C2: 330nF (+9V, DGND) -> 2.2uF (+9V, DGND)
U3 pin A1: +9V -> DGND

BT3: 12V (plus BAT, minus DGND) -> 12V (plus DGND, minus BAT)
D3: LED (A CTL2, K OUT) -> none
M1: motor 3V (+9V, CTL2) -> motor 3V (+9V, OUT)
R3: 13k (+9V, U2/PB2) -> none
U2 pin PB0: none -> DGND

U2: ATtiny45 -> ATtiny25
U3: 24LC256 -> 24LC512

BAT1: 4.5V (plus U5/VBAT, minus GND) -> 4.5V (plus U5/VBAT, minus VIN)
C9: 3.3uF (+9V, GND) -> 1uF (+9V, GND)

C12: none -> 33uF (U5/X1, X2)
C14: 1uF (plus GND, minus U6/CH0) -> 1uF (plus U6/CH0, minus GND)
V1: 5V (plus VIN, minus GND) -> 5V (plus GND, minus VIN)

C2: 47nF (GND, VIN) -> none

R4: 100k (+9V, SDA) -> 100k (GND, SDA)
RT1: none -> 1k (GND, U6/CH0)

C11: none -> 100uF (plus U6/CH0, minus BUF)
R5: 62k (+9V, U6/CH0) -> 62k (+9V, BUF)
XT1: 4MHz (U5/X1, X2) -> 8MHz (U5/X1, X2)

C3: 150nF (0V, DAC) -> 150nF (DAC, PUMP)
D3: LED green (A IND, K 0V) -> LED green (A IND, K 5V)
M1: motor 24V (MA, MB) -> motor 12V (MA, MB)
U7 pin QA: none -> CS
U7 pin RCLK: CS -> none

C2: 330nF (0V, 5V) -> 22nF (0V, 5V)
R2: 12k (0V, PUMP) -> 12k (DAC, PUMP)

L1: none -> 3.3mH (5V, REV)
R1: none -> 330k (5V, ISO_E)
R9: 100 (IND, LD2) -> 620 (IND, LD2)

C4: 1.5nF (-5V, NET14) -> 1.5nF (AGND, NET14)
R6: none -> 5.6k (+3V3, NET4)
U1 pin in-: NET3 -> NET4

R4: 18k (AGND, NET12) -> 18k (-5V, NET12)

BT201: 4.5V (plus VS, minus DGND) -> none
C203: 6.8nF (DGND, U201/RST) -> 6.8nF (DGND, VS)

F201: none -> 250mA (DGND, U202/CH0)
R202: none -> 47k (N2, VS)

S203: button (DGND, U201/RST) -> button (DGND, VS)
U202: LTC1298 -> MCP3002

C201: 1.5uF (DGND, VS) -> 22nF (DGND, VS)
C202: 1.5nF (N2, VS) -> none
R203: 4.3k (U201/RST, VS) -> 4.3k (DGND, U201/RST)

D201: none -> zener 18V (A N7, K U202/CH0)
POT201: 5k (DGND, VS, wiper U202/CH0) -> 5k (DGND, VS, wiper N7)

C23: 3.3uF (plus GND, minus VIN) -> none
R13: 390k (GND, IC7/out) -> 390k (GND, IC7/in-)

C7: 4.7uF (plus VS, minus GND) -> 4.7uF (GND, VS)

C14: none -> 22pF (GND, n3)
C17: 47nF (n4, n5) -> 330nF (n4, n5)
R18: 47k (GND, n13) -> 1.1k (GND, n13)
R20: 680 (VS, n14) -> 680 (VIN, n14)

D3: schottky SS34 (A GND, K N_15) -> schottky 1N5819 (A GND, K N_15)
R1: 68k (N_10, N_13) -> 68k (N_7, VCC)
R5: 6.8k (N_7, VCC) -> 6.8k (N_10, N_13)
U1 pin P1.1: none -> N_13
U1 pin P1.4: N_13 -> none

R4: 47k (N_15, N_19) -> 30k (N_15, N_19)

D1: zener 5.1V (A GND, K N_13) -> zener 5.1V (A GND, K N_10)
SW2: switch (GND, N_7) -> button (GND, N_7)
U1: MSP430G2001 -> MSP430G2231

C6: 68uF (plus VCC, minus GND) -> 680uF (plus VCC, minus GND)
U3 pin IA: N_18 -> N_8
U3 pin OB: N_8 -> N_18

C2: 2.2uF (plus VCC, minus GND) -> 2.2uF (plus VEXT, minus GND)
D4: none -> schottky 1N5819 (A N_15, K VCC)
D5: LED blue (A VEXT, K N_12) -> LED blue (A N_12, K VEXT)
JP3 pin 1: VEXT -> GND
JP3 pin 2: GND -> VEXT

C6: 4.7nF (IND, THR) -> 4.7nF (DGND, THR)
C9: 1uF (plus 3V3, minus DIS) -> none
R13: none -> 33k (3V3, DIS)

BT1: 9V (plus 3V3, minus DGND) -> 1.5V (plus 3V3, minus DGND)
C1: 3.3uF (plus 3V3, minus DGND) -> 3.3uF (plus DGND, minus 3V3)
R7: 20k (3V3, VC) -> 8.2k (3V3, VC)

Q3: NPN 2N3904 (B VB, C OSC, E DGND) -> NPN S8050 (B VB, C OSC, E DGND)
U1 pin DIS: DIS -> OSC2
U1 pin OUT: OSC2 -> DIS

(Instructions for the task):
Count every line of the records that holds the string "zener". Write only the total.

(Completed task):
2